*What you will do*. Transcribe all the entries word for word, but omit the images.

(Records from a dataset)
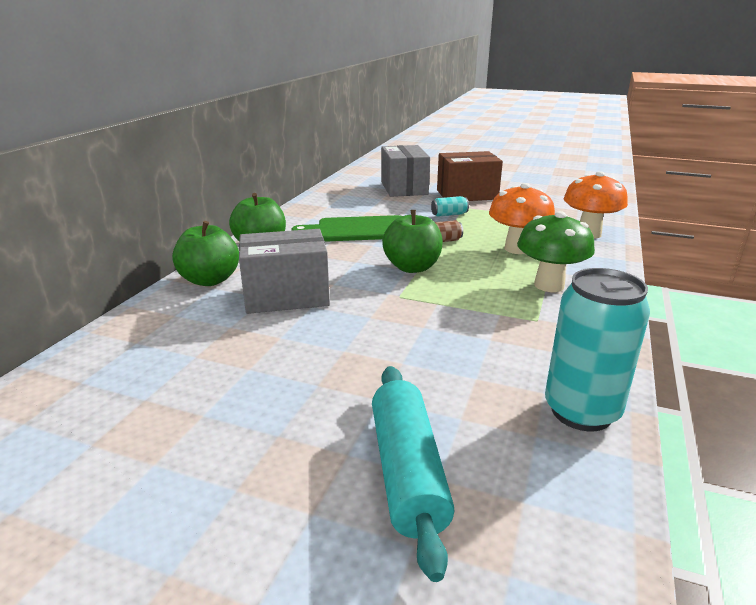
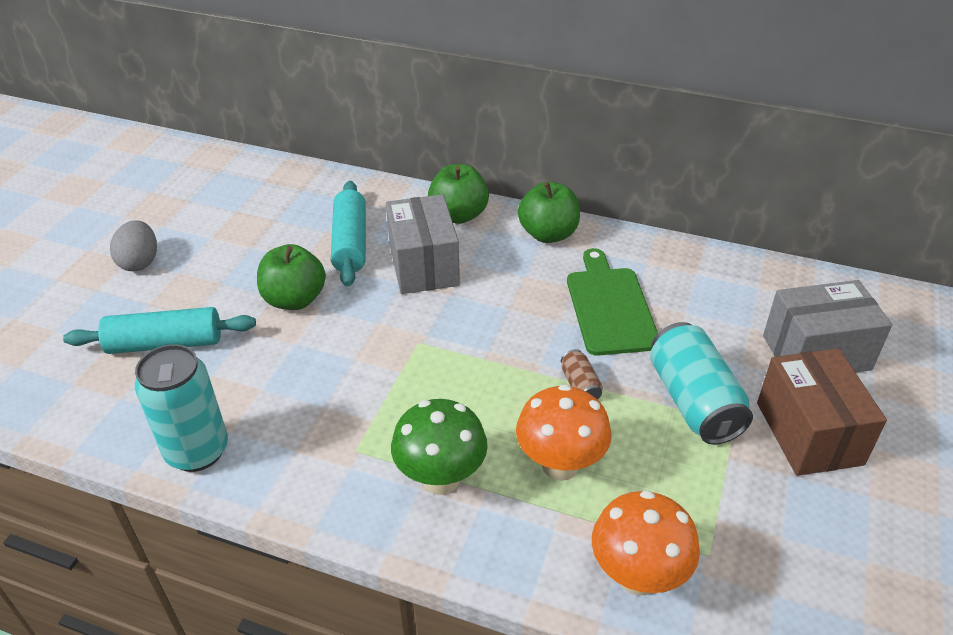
camera: 90 degrees right, 15 degrees up
(188, 550) = (140, 262): none -> grey egg
(229, 337) = (350, 243): none -> turquoise rolling pin
(412, 267) = (492, 354): green apple -> green apple (294, 299)
(449, 214) = (693, 401): turquoise can -> turquoise can, size x2.18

*Worked solution*.
camera: 90 degrees right, 15 degrees up
(188, 550) = (140, 262): none -> grey egg
(229, 337) = (350, 243): none -> turquoise rolling pin
(412, 267) = (492, 354): green apple -> green apple (294, 299)
(449, 214) = (693, 401): turquoise can -> turquoise can, size x2.18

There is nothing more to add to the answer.